▶ [GIVEN PROBLEM]:
Transcribe the listing below verbatim, beginning at its first line and ending with the line that contains "John Chichester (R) unopposed (608, 1093)".

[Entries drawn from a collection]

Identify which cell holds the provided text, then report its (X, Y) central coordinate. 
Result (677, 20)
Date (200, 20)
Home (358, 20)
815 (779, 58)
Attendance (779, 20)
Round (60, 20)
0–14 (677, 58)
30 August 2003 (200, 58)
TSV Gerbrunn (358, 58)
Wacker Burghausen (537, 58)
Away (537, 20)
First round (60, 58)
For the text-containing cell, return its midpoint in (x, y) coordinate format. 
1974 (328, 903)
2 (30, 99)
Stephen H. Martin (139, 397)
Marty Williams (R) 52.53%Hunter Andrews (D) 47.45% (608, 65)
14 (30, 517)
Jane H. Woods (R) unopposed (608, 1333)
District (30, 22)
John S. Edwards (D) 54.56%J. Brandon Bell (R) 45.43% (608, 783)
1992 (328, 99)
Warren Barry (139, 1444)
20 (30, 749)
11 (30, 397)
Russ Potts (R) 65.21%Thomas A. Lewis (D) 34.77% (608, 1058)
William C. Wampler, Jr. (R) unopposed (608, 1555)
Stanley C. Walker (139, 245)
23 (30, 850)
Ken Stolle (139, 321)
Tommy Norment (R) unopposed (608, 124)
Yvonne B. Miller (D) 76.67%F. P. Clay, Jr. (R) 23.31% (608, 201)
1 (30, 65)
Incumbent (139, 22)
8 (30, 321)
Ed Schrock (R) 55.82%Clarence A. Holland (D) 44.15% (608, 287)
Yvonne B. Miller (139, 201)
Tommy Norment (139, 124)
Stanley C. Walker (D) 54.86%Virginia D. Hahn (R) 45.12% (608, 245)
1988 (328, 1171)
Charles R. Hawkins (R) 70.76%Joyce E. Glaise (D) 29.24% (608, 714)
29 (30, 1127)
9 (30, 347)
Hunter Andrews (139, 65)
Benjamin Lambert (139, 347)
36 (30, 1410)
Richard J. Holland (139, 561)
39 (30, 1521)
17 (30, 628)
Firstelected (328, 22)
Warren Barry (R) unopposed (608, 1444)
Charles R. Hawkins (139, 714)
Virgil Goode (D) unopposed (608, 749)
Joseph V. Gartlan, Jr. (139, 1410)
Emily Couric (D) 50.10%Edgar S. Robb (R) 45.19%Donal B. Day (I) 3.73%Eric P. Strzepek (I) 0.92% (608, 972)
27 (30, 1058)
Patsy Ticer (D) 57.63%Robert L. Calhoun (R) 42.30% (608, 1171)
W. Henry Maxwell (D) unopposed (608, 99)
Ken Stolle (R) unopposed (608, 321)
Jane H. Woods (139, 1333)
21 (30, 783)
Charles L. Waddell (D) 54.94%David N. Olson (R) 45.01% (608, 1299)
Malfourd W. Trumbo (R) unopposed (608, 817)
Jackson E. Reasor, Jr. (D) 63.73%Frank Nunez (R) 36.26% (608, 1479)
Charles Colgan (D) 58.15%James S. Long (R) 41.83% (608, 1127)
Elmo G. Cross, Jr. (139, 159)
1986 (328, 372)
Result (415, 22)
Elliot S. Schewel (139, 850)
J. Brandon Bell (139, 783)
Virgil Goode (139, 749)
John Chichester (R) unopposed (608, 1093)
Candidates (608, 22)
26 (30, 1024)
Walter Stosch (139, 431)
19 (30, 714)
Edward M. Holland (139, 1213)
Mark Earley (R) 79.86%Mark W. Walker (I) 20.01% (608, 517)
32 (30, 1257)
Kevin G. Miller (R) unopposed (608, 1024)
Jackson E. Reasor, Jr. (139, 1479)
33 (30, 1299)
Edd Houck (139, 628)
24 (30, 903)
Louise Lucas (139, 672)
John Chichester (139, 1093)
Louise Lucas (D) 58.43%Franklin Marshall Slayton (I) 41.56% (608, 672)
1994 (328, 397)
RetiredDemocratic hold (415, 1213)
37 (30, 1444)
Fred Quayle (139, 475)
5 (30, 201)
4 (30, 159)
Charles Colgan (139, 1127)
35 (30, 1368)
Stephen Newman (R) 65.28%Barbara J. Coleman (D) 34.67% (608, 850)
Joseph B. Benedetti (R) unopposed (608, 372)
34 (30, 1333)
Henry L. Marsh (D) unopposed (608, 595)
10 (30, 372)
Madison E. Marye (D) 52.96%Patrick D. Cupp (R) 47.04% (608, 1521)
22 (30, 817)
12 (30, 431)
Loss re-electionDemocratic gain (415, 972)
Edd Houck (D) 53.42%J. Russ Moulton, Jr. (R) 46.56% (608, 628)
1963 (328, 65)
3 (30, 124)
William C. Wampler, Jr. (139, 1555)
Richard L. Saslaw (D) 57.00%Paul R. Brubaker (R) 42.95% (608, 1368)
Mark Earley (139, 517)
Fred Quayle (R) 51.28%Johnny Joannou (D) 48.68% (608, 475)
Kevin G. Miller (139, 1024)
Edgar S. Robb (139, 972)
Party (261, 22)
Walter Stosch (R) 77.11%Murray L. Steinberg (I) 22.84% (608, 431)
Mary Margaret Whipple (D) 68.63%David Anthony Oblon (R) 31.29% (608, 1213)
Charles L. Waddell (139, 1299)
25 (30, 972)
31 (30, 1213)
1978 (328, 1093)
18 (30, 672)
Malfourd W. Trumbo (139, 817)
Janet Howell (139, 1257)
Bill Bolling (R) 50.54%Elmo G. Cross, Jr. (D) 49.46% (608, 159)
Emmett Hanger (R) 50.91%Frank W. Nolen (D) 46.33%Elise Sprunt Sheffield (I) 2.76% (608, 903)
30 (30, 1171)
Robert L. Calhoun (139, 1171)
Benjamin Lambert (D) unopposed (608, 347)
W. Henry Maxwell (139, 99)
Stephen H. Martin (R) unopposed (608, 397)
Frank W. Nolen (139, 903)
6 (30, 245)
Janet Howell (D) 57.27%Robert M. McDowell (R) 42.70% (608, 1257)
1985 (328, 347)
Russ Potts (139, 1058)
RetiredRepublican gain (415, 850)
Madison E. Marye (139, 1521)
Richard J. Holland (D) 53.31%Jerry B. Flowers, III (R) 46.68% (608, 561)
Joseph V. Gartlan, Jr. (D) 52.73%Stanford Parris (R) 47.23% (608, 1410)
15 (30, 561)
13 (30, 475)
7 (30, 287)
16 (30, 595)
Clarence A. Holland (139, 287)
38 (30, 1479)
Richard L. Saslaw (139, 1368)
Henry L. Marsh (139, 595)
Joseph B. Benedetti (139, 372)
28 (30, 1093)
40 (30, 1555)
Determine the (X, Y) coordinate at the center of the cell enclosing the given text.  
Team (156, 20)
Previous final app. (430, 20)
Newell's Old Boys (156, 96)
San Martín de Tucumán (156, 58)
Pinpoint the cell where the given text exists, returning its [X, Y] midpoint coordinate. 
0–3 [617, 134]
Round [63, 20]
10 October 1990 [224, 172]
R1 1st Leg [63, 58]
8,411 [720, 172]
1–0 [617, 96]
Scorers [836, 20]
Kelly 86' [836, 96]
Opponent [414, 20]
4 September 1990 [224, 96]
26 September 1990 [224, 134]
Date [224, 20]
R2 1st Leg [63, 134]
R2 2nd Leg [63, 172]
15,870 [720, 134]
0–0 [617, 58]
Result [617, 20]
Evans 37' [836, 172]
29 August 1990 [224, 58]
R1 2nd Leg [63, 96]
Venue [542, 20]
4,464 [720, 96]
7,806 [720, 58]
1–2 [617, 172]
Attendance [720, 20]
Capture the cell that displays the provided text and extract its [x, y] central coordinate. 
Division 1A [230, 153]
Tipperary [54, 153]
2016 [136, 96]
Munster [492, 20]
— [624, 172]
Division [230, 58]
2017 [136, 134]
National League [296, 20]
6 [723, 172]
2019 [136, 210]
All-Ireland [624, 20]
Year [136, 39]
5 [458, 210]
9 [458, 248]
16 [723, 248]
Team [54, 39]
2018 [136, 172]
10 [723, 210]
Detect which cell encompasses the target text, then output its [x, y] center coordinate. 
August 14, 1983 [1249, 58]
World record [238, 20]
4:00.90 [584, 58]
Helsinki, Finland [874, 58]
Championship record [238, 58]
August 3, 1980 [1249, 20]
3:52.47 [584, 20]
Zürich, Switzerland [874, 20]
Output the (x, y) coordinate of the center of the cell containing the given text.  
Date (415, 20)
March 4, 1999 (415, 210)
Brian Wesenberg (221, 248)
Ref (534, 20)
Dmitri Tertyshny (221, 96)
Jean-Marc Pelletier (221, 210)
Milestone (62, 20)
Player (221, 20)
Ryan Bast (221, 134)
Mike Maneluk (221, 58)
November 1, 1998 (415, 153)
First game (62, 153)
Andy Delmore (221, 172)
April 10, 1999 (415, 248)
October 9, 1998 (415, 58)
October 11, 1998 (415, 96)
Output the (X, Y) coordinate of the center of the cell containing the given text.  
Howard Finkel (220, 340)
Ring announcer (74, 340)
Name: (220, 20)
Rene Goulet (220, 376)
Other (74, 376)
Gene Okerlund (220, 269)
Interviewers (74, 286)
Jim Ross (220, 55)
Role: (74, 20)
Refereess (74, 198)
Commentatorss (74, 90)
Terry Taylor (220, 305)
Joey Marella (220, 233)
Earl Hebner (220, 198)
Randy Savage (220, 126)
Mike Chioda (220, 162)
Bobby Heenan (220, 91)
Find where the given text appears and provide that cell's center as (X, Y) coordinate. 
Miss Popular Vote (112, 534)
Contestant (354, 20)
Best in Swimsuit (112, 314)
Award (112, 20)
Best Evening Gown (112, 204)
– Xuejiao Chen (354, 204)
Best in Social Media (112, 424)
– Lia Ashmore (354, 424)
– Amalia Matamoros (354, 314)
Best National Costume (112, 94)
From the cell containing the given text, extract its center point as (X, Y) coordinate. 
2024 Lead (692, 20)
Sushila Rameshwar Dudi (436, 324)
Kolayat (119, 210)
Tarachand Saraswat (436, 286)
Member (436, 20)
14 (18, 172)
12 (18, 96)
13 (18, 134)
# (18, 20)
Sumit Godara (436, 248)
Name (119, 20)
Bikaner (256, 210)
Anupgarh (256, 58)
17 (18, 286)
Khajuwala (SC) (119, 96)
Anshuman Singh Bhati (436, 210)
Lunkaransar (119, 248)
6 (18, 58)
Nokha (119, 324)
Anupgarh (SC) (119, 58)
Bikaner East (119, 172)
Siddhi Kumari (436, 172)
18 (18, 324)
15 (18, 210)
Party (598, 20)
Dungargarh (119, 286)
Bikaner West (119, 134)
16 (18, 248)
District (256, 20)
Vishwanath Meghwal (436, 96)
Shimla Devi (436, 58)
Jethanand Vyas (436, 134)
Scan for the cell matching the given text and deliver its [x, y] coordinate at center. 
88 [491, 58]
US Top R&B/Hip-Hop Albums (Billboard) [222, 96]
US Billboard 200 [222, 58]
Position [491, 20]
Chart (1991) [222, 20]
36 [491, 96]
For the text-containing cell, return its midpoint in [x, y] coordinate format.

▶ [RESULT OF THIS TASK]:
Identify which cell holds the provided text, then report its (X, Y) central coordinate. 
Result (677, 20)
Date (200, 20)
Home (358, 20)
815 (779, 58)
Attendance (779, 20)
Round (60, 20)
0–14 (677, 58)
30 August 2003 (200, 58)
TSV Gerbrunn (358, 58)
Wacker Burghausen (537, 58)
Away (537, 20)
First round (60, 58)
For the text-containing cell, return its midpoint in (x, y) coordinate format. 
1974 (328, 903)
2 (30, 99)
Stephen H. Martin (139, 397)
Marty Williams (R) 52.53%Hunter Andrews (D) 47.45% (608, 65)
14 (30, 517)
Jane H. Woods (R) unopposed (608, 1333)
District (30, 22)
John S. Edwards (D) 54.56%J. Brandon Bell (R) 45.43% (608, 783)
1992 (328, 99)
Warren Barry (139, 1444)
20 (30, 749)
11 (30, 397)
Russ Potts (R) 65.21%Thomas A. Lewis (D) 34.77% (608, 1058)
William C. Wampler, Jr. (R) unopposed (608, 1555)
Stanley C. Walker (139, 245)
23 (30, 850)
Ken Stolle (139, 321)
Tommy Norment (R) unopposed (608, 124)
Yvonne B. Miller (D) 76.67%F. P. Clay, Jr. (R) 23.31% (608, 201)
1 (30, 65)
Incumbent (139, 22)
8 (30, 321)
Ed Schrock (R) 55.82%Clarence A. Holland (D) 44.15% (608, 287)
Yvonne B. Miller (139, 201)
Tommy Norment (139, 124)
Stanley C. Walker (D) 54.86%Virginia D. Hahn (R) 45.12% (608, 245)
1988 (328, 1171)
Charles R. Hawkins (R) 70.76%Joyce E. Glaise (D) 29.24% (608, 714)
29 (30, 1127)
9 (30, 347)
Hunter Andrews (139, 65)
Benjamin Lambert (139, 347)
36 (30, 1410)
Richard J. Holland (139, 561)
39 (30, 1521)
17 (30, 628)
Firstelected (328, 22)
Warren Barry (R) unopposed (608, 1444)
Charles R. Hawkins (139, 714)
Virgil Goode (D) unopposed (608, 749)
Joseph V. Gartlan, Jr. (139, 1410)
Emily Couric (D) 50.10%Edgar S. Robb (R) 45.19%Donal B. Day (I) 3.73%Eric P. Strzepek (I) 0.92% (608, 972)
27 (30, 1058)
Patsy Ticer (D) 57.63%Robert L. Calhoun (R) 42.30% (608, 1171)
W. Henry Maxwell (D) unopposed (608, 99)
Ken Stolle (R) unopposed (608, 321)
Jane H. Woods (139, 1333)
21 (30, 783)
Charles L. Waddell (D) 54.94%David N. Olson (R) 45.01% (608, 1299)
Malfourd W. Trumbo (R) unopposed (608, 817)
Jackson E. Reasor, Jr. (D) 63.73%Frank Nunez (R) 36.26% (608, 1479)
Charles Colgan (D) 58.15%James S. Long (R) 41.83% (608, 1127)
Elmo G. Cross, Jr. (139, 159)
1986 (328, 372)
Result (415, 22)
Elliot S. Schewel (139, 850)
J. Brandon Bell (139, 783)
Virgil Goode (139, 749)
John Chichester (R) unopposed (608, 1093)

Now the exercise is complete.